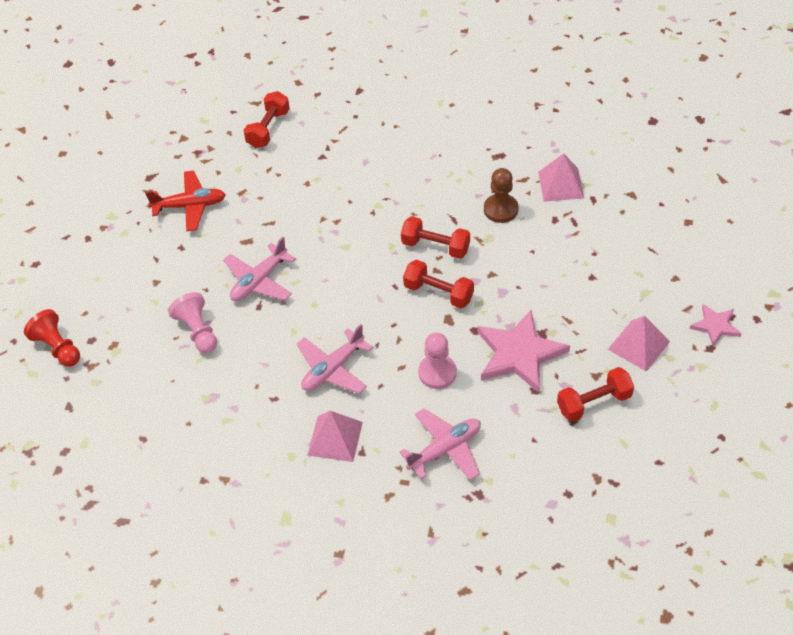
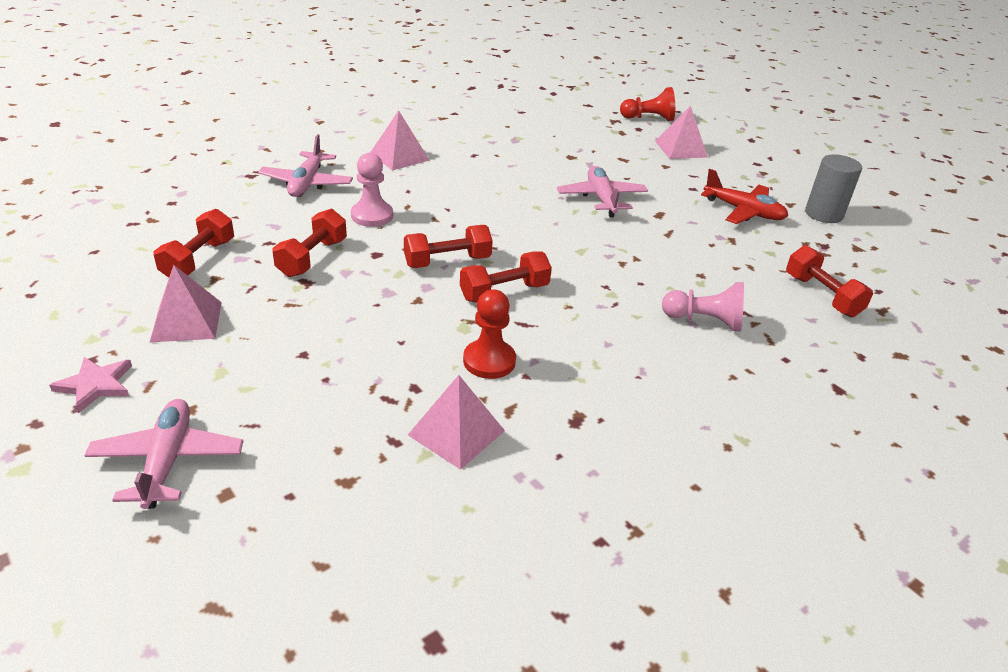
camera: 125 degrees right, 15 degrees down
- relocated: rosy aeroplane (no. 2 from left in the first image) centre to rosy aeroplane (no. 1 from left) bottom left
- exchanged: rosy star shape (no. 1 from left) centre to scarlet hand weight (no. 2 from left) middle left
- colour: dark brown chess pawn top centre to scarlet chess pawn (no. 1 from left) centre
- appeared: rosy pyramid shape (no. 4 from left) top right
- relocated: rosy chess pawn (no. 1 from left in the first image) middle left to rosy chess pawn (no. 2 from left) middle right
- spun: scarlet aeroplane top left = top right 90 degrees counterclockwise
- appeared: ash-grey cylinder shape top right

++++++++

▸ **BRIEF**
Return every line above that contains the word "right".

▸ **WRITTEN ANSWER**
camera: 125 degrees right, 15 degrees down
- appeared: rosy pyramid shape (no. 4 from left) top right
- relocated: rosy chess pawn (no. 1 from left in the first image) middle left to rosy chess pawn (no. 2 from left) middle right
- spun: scarlet aeroplane top left = top right 90 degrees counterclockwise
- appeared: ash-grey cylinder shape top right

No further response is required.